WHAT IS NEEDED >>
List each line below that contains the string "kern".
====
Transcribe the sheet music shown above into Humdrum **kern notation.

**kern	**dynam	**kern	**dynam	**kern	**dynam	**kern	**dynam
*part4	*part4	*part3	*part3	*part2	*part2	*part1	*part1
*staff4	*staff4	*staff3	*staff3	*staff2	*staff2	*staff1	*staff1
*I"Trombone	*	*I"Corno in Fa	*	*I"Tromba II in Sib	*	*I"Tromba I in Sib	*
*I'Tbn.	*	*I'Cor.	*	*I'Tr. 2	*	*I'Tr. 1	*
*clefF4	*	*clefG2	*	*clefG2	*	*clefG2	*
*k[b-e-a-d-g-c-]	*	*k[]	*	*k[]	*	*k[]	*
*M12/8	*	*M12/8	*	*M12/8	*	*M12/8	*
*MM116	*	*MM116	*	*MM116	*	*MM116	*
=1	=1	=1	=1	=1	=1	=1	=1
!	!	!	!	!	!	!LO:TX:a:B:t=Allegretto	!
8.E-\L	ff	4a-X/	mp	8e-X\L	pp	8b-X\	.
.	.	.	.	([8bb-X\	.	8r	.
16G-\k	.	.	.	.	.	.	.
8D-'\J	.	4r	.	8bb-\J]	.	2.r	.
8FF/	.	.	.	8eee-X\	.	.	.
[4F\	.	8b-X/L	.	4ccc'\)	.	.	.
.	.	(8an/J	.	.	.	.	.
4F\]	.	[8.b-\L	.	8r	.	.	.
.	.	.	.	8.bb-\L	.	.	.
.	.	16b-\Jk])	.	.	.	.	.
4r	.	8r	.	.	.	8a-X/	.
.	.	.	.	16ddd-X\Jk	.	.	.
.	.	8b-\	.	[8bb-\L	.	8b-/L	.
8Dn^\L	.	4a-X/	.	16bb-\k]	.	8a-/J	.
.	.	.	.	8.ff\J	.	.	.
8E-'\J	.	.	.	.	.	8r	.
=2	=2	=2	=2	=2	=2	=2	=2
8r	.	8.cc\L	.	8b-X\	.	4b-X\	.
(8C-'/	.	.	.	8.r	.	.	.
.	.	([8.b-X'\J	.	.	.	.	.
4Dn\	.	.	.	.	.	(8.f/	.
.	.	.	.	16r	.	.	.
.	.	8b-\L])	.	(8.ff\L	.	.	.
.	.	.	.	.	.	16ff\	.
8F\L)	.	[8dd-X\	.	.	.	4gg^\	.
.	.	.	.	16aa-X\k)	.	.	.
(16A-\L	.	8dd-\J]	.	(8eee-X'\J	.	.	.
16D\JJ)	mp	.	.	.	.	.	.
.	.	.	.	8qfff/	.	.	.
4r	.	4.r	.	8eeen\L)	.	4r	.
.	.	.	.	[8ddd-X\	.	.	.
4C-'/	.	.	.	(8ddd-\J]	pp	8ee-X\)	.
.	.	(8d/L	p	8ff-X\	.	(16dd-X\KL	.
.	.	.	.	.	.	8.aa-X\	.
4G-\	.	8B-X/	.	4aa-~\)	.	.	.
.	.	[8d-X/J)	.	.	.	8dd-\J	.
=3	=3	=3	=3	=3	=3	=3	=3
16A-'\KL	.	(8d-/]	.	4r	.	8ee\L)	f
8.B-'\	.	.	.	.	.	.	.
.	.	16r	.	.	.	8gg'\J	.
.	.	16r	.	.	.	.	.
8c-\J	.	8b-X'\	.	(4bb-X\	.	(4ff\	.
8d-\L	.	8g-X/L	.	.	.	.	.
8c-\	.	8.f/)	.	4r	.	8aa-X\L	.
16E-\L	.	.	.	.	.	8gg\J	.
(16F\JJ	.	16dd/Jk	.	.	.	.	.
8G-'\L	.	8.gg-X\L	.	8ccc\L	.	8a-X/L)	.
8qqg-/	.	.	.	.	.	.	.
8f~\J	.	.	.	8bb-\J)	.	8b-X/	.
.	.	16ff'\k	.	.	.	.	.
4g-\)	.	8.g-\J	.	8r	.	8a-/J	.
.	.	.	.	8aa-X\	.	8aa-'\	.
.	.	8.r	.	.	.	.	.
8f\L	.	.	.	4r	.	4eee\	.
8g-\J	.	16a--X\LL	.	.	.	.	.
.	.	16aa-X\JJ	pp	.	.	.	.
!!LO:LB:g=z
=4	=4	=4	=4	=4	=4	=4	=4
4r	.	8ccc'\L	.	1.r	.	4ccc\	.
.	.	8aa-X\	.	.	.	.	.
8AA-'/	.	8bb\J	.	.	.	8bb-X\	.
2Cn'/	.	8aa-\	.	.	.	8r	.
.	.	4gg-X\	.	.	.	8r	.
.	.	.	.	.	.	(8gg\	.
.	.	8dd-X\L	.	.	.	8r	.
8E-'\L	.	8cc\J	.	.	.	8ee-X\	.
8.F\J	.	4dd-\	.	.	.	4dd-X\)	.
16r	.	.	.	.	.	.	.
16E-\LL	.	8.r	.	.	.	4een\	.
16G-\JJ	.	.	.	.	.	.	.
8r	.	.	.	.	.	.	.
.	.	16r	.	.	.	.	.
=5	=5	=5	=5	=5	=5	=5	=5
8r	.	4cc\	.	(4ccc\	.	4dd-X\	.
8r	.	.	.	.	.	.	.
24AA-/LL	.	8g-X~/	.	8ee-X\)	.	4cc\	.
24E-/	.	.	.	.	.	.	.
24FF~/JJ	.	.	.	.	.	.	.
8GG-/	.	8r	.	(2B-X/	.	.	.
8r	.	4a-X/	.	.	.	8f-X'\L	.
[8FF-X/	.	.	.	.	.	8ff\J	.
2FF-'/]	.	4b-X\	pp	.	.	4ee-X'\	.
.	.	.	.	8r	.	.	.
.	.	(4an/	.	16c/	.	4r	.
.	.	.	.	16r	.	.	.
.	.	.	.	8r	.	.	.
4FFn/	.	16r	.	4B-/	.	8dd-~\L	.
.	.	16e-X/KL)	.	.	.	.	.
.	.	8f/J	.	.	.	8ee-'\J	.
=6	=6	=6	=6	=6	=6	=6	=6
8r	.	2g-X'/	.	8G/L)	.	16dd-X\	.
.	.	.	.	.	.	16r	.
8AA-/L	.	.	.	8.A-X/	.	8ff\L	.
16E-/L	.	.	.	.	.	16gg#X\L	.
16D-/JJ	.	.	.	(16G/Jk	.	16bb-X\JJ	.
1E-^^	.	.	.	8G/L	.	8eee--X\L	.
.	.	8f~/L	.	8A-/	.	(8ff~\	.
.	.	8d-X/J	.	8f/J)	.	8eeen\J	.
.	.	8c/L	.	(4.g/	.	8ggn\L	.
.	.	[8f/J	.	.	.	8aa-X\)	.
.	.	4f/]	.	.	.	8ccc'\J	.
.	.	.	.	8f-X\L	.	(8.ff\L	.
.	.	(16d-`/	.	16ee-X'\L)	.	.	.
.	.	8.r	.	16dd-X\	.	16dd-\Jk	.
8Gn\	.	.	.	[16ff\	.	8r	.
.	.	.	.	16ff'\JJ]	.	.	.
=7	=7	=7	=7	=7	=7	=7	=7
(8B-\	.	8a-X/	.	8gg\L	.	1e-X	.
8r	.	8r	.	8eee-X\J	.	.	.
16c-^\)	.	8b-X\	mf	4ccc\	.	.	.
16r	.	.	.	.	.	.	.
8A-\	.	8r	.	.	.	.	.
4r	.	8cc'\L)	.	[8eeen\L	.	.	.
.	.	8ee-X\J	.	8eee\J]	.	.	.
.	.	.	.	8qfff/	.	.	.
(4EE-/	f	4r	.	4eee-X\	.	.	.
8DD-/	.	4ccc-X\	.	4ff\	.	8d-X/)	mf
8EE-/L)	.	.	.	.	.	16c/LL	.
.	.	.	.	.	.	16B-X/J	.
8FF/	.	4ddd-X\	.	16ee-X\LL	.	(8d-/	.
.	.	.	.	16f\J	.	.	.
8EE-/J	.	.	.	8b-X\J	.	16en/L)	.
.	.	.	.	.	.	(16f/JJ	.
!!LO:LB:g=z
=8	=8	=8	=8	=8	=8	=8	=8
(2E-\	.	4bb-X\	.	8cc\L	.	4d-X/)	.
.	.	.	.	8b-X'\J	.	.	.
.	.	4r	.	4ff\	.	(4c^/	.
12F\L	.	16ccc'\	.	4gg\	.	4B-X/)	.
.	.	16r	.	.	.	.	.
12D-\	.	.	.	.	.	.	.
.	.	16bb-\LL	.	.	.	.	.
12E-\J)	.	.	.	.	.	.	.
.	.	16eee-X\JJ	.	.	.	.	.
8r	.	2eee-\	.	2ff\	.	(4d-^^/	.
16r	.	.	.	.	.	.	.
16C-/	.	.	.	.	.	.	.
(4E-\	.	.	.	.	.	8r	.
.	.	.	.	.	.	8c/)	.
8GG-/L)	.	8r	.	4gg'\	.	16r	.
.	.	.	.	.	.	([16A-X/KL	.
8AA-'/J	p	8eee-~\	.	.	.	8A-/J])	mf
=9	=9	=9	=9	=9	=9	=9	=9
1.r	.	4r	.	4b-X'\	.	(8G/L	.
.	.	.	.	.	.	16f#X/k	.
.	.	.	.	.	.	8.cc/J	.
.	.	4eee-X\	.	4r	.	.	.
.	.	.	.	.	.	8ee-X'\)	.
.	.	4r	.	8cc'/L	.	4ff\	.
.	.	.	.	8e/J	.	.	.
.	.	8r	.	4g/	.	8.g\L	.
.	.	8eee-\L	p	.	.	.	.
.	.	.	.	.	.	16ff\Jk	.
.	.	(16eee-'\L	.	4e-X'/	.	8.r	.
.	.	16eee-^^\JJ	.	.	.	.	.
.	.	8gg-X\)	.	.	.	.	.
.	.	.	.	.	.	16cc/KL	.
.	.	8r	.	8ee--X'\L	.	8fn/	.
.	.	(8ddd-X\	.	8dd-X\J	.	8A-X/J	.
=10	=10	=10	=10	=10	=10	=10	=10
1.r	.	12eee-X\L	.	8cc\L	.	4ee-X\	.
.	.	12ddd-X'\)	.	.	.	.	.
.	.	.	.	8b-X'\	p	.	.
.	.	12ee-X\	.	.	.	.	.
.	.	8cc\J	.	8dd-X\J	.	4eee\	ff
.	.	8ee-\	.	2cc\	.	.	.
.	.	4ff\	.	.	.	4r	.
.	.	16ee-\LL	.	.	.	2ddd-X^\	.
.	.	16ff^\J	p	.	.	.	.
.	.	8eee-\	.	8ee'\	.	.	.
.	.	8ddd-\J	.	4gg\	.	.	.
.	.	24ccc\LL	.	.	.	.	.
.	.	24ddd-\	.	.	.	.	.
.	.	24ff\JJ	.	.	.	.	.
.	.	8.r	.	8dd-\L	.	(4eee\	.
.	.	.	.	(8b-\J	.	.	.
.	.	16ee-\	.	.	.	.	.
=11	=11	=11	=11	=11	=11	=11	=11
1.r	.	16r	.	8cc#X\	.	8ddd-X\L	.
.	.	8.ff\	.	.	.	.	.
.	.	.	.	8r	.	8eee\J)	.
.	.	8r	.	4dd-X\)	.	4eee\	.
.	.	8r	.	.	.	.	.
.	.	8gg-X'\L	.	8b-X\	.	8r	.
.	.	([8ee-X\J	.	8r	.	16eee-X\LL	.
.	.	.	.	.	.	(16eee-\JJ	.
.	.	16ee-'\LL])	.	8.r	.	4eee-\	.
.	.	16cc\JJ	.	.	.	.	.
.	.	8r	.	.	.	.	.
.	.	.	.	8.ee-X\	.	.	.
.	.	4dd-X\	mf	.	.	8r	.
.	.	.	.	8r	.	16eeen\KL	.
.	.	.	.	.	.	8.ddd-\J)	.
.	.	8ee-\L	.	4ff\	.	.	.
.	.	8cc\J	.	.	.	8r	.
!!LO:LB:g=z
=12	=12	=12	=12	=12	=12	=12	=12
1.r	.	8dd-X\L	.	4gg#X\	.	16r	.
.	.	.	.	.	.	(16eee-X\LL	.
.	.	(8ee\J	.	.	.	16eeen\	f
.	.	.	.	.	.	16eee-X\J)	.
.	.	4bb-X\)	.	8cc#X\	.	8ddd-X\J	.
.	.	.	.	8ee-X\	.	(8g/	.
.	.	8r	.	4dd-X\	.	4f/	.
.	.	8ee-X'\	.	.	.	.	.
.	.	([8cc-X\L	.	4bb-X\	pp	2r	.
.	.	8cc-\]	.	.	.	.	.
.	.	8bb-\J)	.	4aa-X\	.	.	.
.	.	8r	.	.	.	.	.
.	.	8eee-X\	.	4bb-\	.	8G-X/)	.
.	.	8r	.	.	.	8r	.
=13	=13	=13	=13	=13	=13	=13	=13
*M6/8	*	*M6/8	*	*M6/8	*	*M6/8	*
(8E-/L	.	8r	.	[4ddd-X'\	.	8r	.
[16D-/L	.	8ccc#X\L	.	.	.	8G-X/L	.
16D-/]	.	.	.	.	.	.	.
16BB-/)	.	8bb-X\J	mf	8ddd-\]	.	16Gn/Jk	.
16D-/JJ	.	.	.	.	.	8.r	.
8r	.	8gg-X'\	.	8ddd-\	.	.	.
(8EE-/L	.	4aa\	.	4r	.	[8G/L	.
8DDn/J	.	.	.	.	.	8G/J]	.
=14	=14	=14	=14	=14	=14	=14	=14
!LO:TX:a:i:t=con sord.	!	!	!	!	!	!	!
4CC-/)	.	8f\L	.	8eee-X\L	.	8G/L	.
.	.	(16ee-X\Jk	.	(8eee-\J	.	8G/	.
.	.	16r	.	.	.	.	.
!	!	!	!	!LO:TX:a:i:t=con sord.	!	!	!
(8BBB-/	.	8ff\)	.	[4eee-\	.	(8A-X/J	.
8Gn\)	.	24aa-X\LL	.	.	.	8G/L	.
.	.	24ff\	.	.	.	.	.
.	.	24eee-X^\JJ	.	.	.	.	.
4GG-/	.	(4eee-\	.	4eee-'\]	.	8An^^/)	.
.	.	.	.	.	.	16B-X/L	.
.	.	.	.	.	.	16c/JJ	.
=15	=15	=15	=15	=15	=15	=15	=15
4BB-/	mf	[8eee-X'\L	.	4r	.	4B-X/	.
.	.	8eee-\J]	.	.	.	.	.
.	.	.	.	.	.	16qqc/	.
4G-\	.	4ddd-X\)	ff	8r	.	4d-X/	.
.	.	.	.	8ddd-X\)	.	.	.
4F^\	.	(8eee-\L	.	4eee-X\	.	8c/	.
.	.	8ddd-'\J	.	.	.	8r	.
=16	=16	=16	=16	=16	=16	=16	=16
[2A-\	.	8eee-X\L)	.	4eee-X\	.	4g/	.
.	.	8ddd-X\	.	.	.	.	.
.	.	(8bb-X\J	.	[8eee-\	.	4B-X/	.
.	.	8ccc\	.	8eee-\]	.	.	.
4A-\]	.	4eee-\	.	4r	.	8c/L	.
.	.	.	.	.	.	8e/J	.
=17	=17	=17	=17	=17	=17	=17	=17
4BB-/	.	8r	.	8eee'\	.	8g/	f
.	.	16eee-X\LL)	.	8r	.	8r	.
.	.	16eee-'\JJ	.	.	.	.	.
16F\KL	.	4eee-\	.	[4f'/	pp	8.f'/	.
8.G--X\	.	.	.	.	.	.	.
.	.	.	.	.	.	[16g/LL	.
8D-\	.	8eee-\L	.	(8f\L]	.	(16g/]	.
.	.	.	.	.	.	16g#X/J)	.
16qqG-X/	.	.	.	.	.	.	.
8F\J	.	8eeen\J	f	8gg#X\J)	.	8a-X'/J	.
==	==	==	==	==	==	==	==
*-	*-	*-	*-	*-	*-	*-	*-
====
COMPLETED TASK >>
Transcribe the sheet music shown above into Humdrum **kern notation.
**kern	**dynam	**kern	**dynam	**kern	**dynam	**kern	**dynam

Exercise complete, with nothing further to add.